BEGIN Records for the task

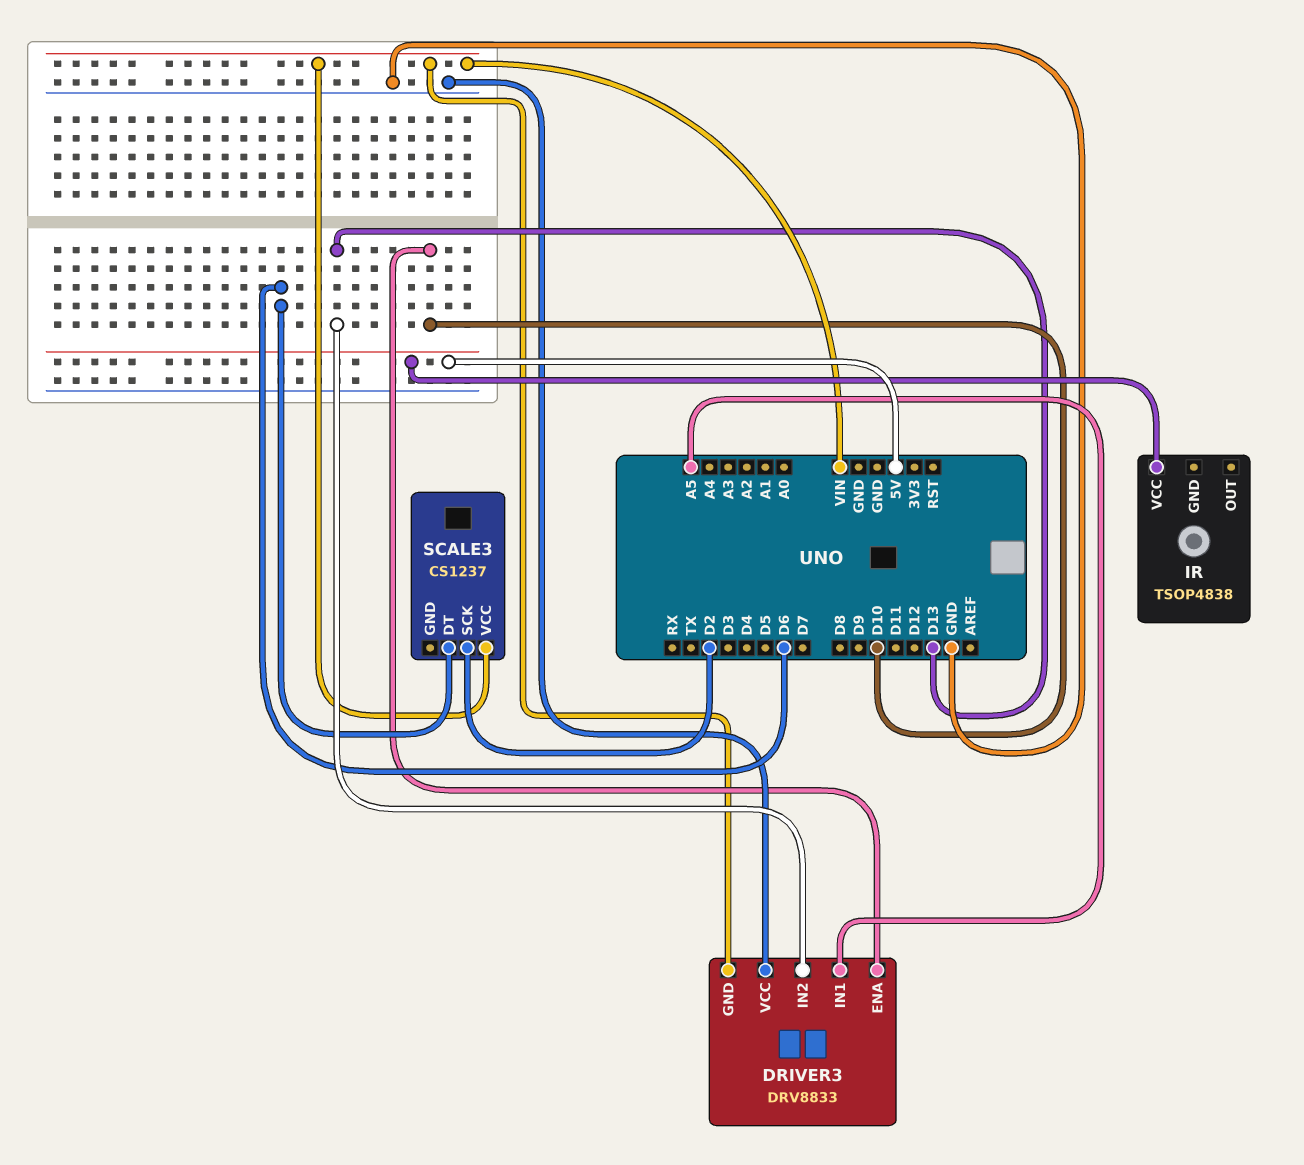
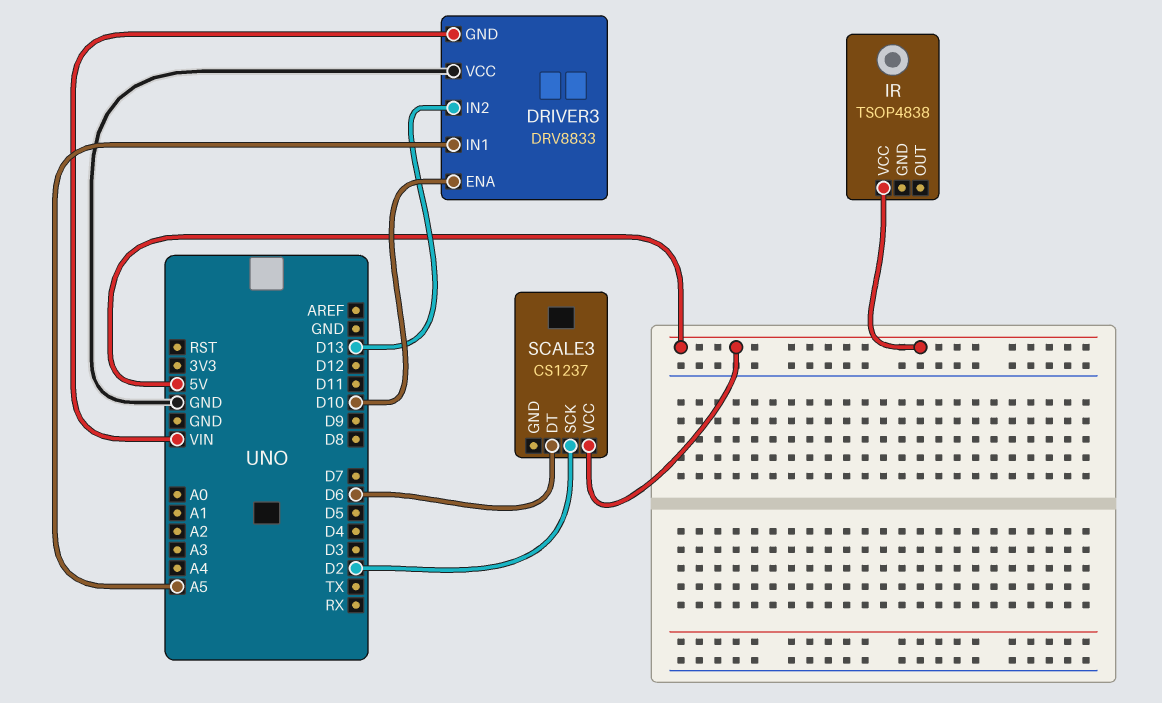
SCALE3 pin VCC: VIN -> 5V

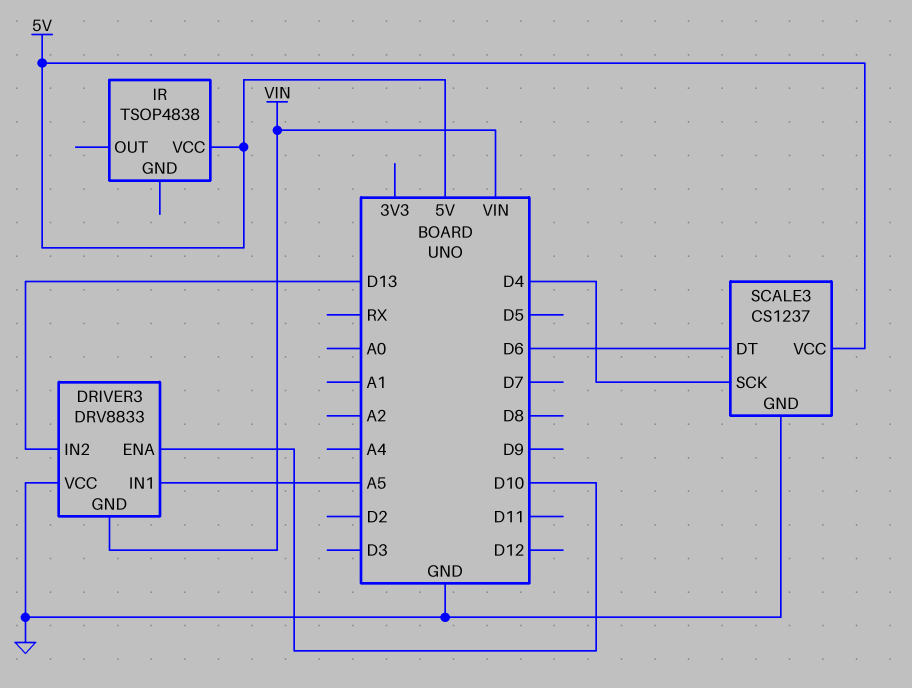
SCALE3 pin GND: none -> GND
SCALE3 pin SCK: D2 -> D4

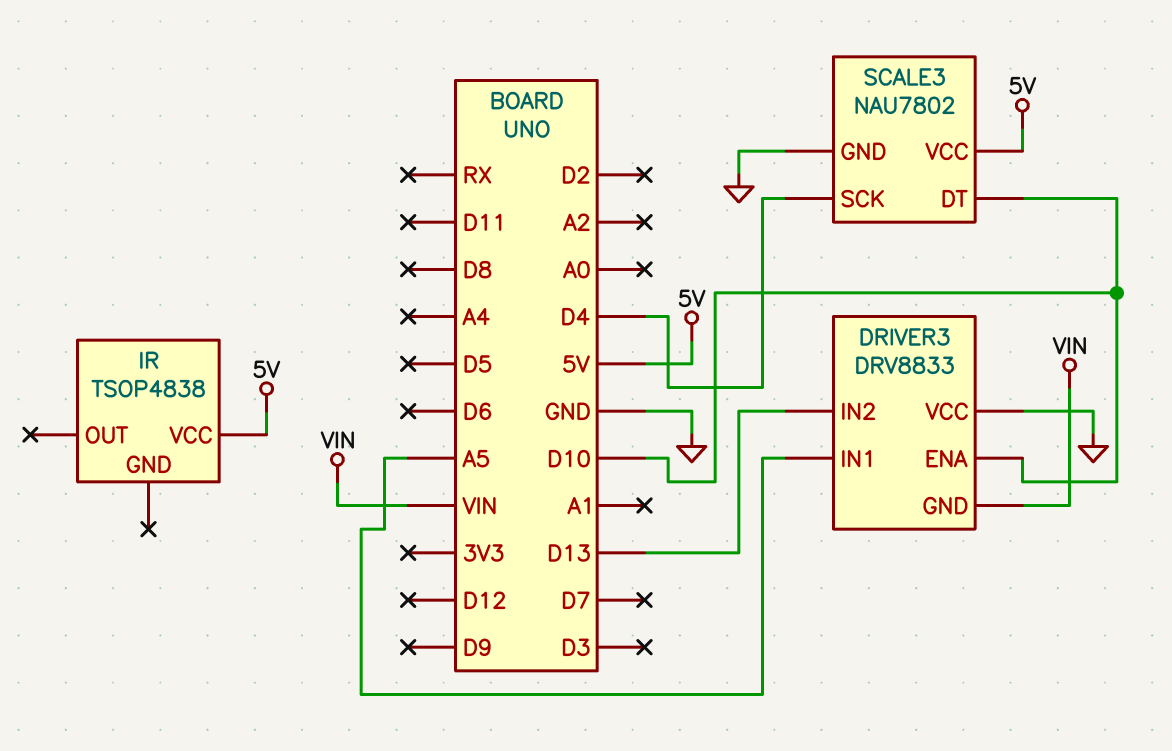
SCALE3: CS1237 -> NAU7802
SCALE3 pin DT: D6 -> D10

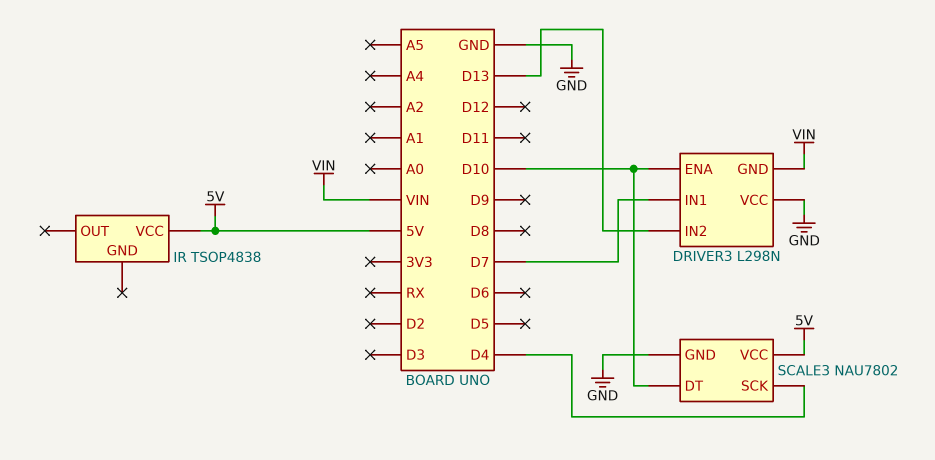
DRIVER3: DRV8833 -> L298N
DRIVER3 pin IN1: A5 -> D7

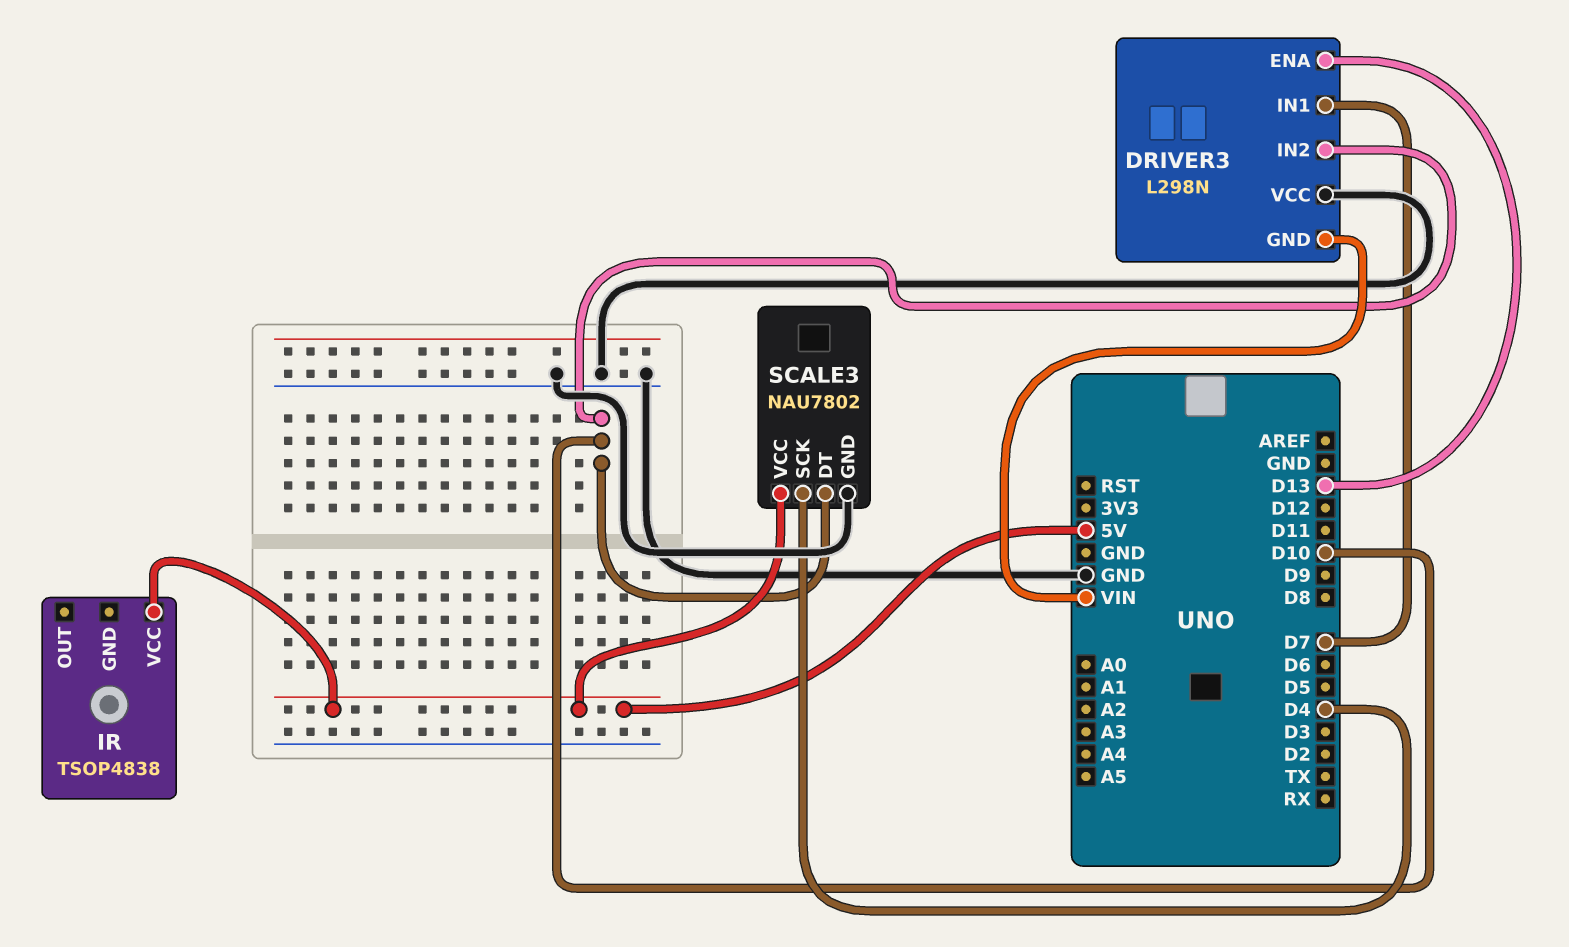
DRIVER3 pin ENA: D10 -> D13
DRIVER3 pin IN2: D13 -> D10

END Records for the task

• **Work task**
Only the lines from the one containing "SCALE3 pin SCK: D2 -> D4" through the last line of the data above, both included, belong in the reply, each restated exactly and without pictures.

• **Your solution**
SCALE3 pin SCK: D2 -> D4

SCALE3: CS1237 -> NAU7802
SCALE3 pin DT: D6 -> D10

DRIVER3: DRV8833 -> L298N
DRIVER3 pin IN1: A5 -> D7

DRIVER3 pin ENA: D10 -> D13
DRIVER3 pin IN2: D13 -> D10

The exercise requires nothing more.